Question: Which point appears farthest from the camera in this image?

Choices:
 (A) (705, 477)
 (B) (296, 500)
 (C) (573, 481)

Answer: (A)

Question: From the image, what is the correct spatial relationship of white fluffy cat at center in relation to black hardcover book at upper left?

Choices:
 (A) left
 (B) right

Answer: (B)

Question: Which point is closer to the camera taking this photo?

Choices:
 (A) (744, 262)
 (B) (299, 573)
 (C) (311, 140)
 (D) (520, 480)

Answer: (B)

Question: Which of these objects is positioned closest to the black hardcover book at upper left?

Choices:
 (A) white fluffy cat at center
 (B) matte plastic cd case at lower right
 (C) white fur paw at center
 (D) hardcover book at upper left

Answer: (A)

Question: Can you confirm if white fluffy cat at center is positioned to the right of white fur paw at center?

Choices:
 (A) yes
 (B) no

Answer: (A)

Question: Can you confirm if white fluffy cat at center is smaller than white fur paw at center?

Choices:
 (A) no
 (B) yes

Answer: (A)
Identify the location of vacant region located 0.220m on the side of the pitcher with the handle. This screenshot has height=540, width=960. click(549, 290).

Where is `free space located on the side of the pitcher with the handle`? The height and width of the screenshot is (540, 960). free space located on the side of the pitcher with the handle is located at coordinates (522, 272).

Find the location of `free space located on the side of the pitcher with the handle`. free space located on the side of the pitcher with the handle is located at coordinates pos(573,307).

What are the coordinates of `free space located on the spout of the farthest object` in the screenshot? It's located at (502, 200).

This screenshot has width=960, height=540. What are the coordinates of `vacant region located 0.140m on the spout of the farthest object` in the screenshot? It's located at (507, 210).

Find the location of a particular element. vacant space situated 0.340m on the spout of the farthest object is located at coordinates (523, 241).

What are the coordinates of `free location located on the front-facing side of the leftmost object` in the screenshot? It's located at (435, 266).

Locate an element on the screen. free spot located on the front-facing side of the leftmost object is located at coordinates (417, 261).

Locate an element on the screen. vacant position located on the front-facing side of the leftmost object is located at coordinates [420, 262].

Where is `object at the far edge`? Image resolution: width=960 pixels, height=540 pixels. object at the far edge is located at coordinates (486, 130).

══════════════════════════════

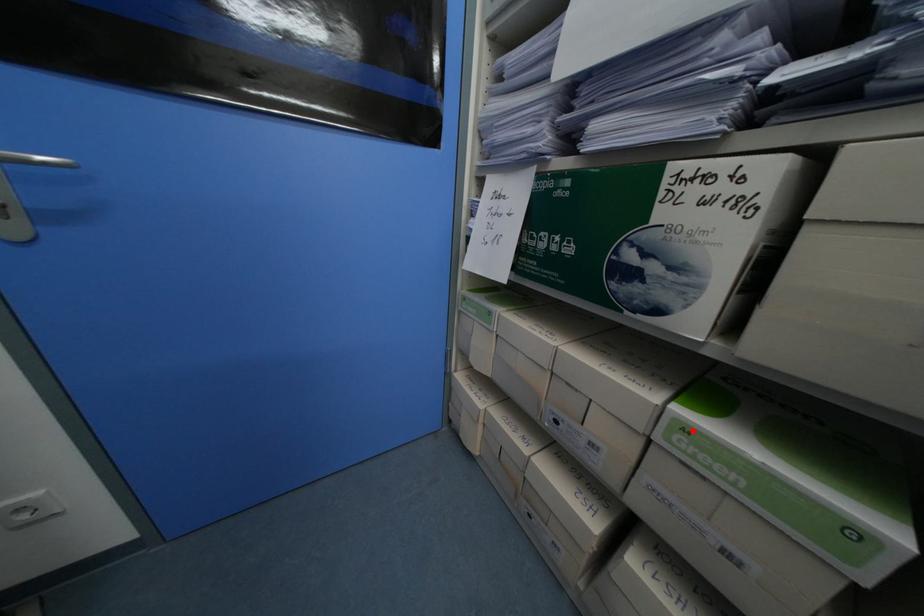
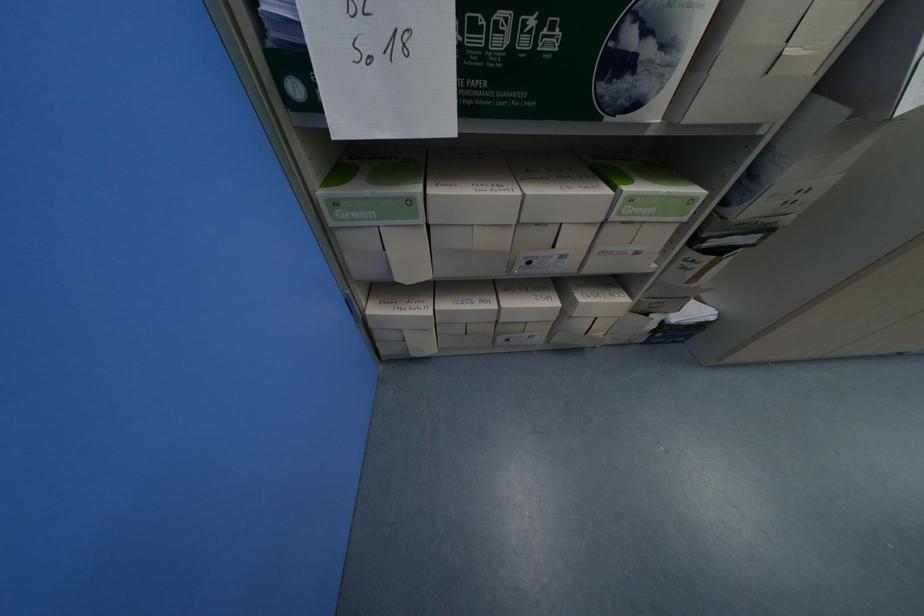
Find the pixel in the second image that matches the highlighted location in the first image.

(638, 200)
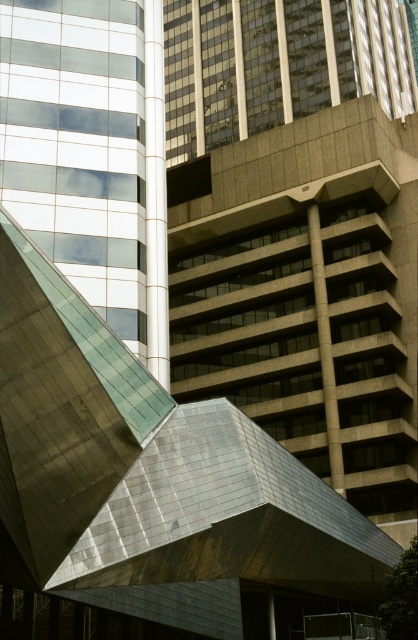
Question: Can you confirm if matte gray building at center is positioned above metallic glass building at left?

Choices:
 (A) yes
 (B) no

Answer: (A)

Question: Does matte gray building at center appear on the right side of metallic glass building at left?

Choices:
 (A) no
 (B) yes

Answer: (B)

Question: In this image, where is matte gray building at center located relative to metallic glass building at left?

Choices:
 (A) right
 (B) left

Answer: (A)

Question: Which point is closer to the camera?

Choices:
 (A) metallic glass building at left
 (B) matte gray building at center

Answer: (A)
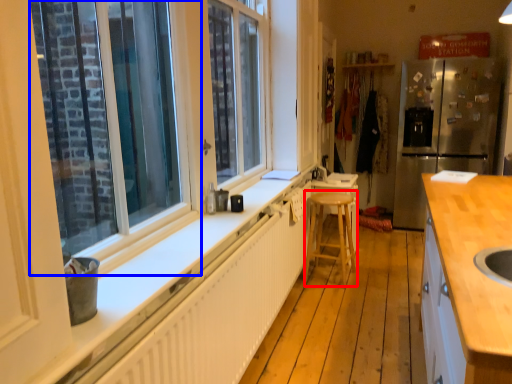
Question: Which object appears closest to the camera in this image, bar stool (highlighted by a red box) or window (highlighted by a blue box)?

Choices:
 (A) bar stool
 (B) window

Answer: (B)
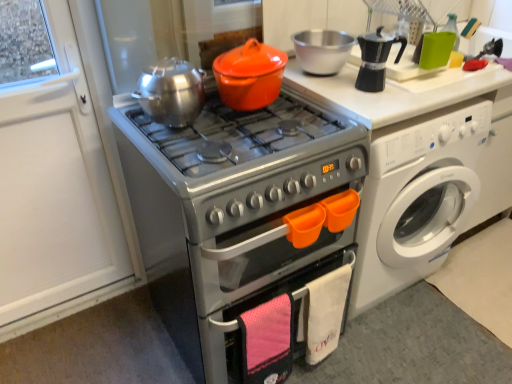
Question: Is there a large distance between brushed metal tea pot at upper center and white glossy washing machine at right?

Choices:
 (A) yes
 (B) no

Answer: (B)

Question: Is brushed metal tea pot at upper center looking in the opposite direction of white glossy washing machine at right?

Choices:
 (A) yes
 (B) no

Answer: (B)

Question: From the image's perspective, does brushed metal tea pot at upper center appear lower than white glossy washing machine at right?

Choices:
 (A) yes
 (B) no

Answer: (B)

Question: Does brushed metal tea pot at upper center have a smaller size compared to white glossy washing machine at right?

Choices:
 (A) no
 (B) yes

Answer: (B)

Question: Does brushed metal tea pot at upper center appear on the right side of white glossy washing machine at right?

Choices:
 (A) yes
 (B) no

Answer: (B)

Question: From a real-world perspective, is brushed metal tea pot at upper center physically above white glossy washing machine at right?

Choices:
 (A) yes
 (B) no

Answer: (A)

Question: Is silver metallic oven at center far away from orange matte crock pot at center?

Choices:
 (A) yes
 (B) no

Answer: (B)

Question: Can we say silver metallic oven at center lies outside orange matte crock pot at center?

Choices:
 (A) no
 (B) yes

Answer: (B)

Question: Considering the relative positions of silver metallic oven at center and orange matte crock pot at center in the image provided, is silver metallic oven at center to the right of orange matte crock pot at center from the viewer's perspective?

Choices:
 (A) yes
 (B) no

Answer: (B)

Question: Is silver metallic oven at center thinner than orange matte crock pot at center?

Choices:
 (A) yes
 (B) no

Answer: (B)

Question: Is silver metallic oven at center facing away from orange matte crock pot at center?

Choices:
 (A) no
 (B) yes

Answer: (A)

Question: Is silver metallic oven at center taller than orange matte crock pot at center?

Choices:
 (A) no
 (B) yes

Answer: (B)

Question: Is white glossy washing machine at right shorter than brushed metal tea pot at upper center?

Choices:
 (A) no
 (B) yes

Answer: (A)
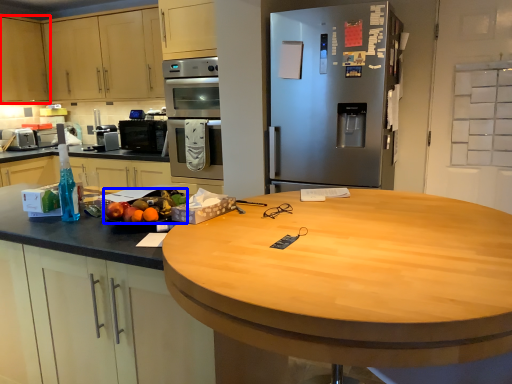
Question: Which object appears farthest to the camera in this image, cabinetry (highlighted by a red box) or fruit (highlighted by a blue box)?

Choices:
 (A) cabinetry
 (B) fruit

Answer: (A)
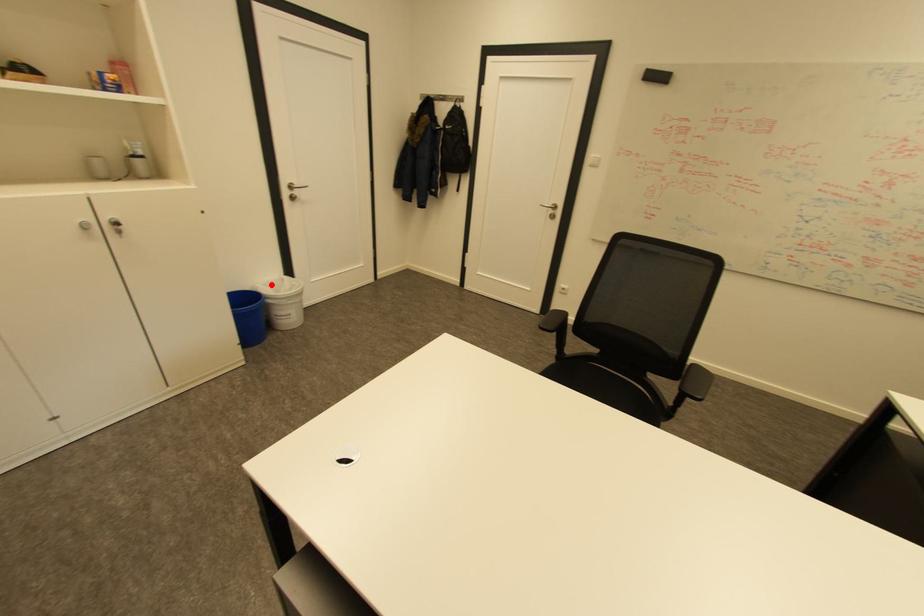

══════════════════════════════

### TASK INSTRUCTIONS
Output everything in the records above from the line containing "Question: Which point appears" down to the line containing "Question: Which point is closer to the camera taking", both ends included, as a Markdown table. Use the columns Row and Line, give each row a number in Row and the line itself in Line, and leave out blank lines.

### WRITTEN RESPONSE
| Row | Line |
|---|---|
| 1 | Question: Which point appears farthest from the camera in this image? |
| 2 | Choices: |
| 3 |  (A) (705, 477) |
| 4 |  (B) (296, 500) |
| 5 |  (C) (573, 481) |
| 6 | Answer: (A) |
| 7 | Question: From the image, what is the correct spatial relationship of white fluffy cat at center in relation to black hardcover book at upper left? |
| 8 | Choices: |
| 9 |  (A) left |
| 10 |  (B) right |
| 11 | Answer: (B) |
| 12 | Question: Which point is closer to the camera taking this photo? |